Task brief: Each entry below is to be returned exactly, with any pictures left out.

Data items:
= = =

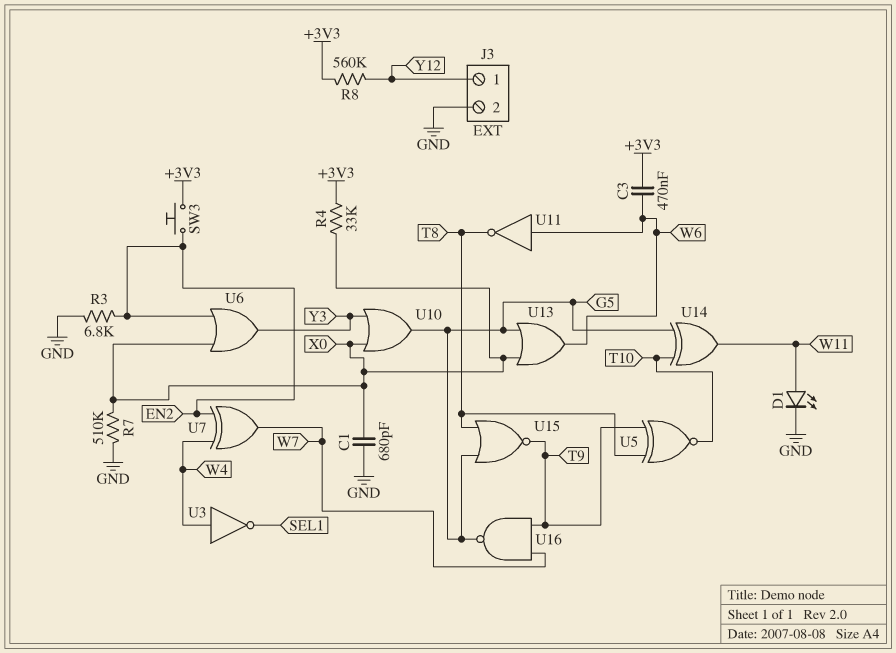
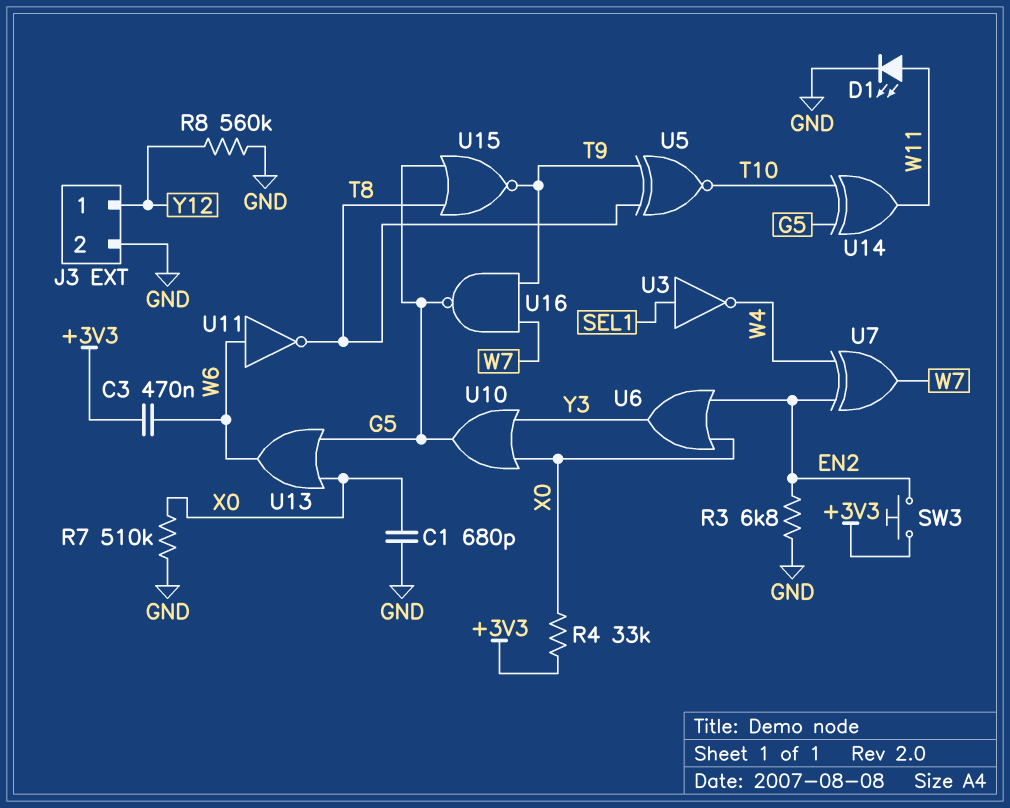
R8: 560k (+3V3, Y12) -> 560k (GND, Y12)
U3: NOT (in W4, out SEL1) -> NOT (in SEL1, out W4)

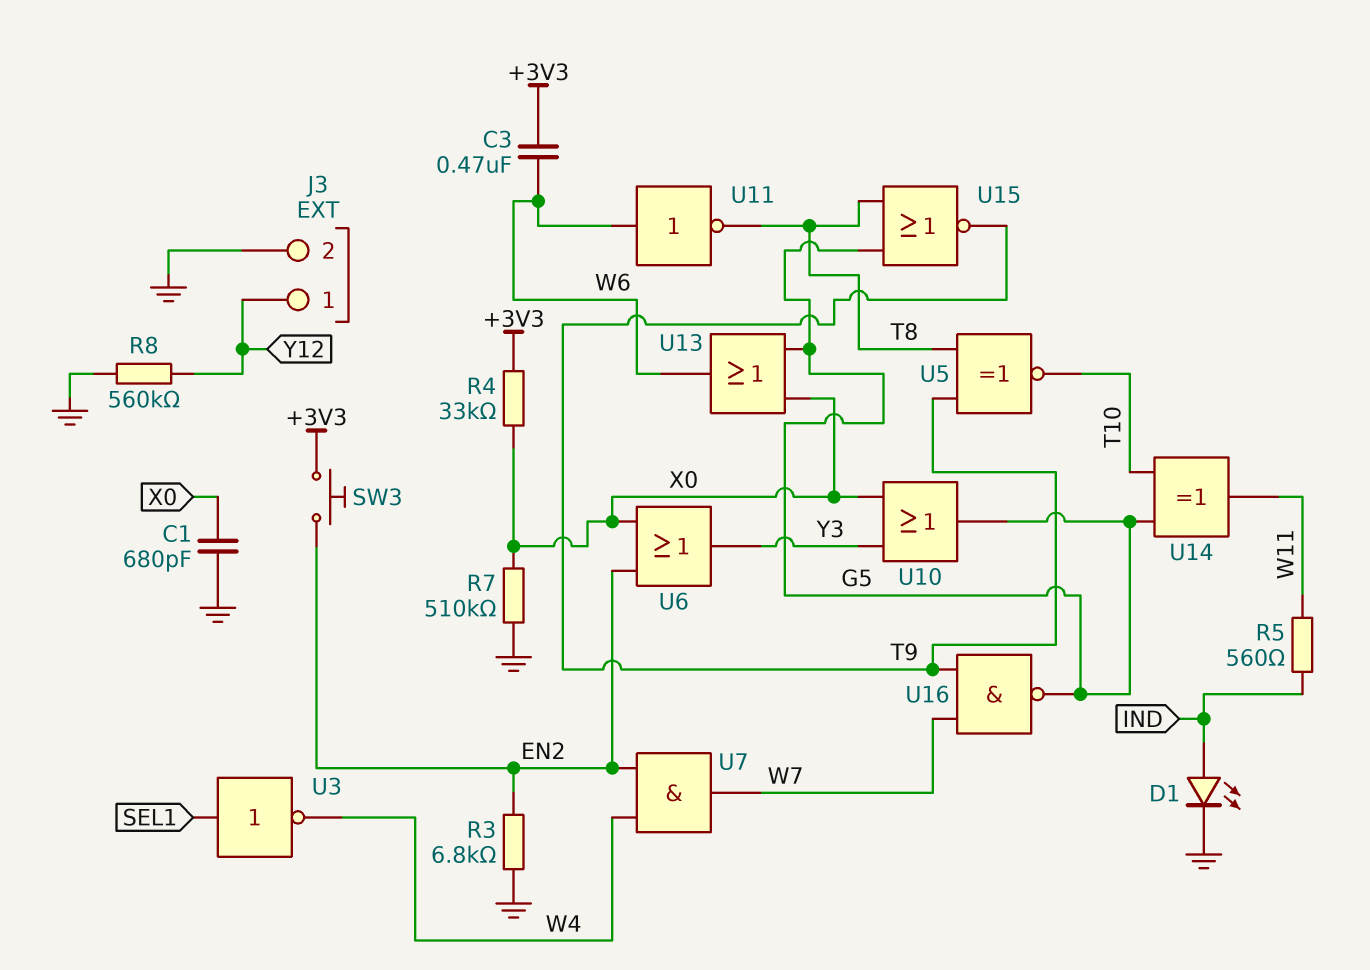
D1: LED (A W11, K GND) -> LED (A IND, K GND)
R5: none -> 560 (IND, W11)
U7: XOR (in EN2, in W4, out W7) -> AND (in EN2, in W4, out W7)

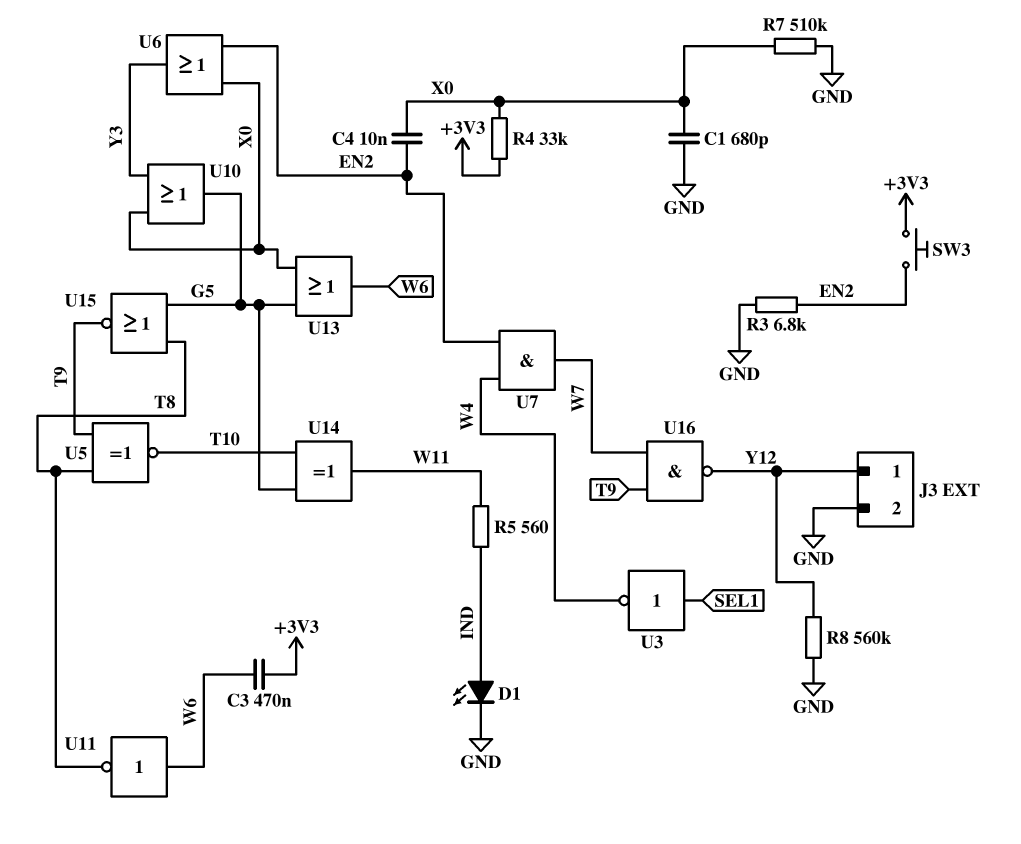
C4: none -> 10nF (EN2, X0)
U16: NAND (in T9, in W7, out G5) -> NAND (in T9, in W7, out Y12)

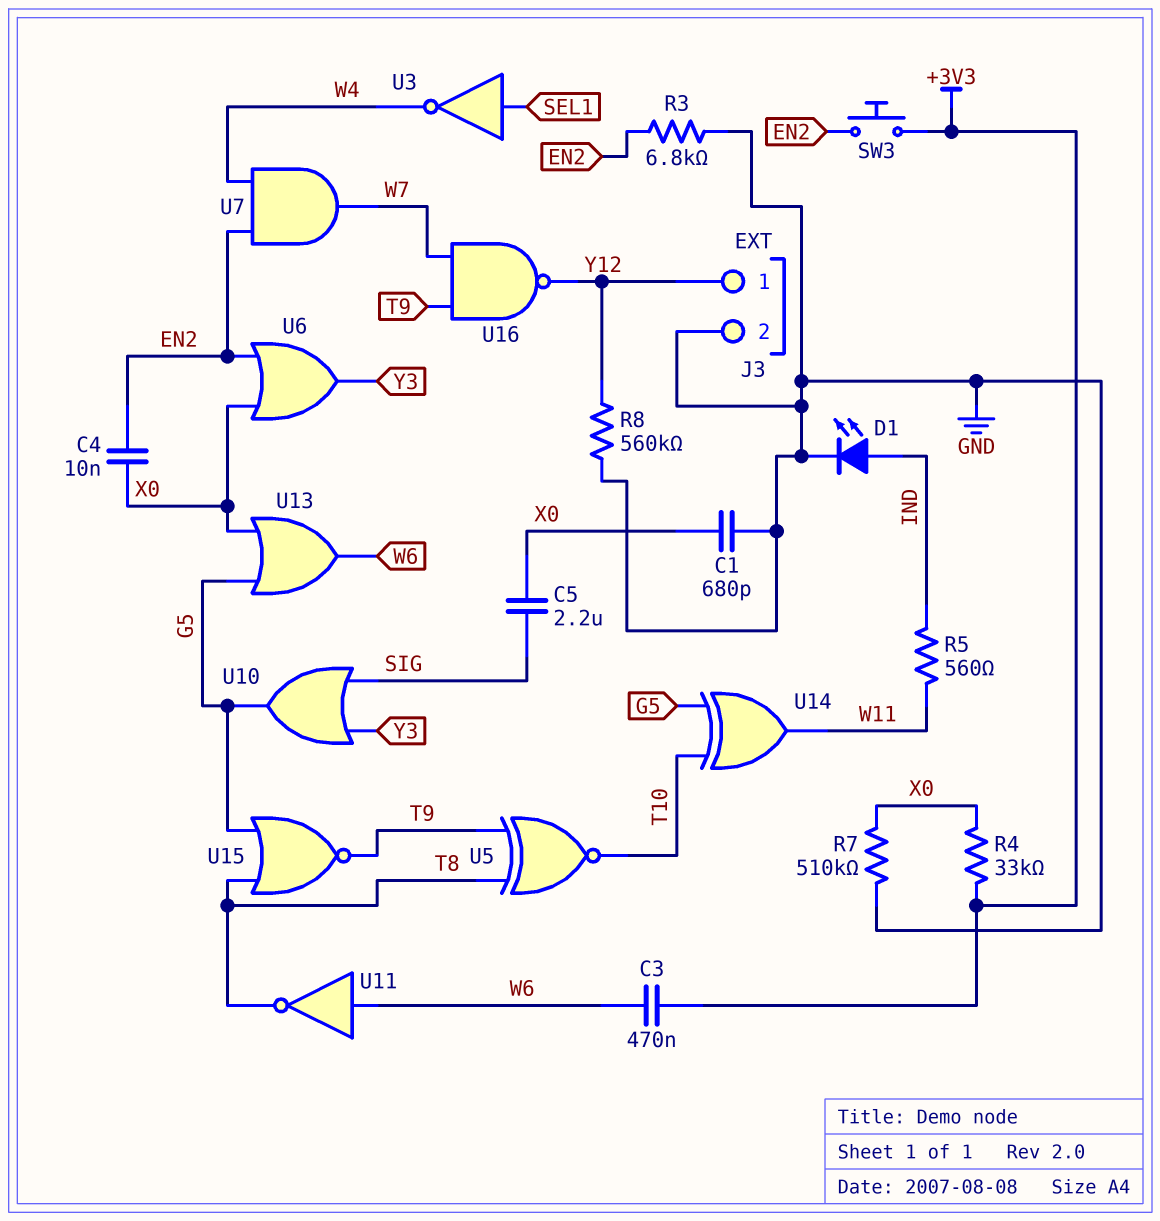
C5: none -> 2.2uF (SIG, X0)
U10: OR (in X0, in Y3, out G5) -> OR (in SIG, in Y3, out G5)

= = =

Result:
R8: 560k (+3V3, Y12) -> 560k (GND, Y12)
U3: NOT (in W4, out SEL1) -> NOT (in SEL1, out W4)

D1: LED (A W11, K GND) -> LED (A IND, K GND)
R5: none -> 560 (IND, W11)
U7: XOR (in EN2, in W4, out W7) -> AND (in EN2, in W4, out W7)

C4: none -> 10nF (EN2, X0)
U16: NAND (in T9, in W7, out G5) -> NAND (in T9, in W7, out Y12)

C5: none -> 2.2uF (SIG, X0)
U10: OR (in X0, in Y3, out G5) -> OR (in SIG, in Y3, out G5)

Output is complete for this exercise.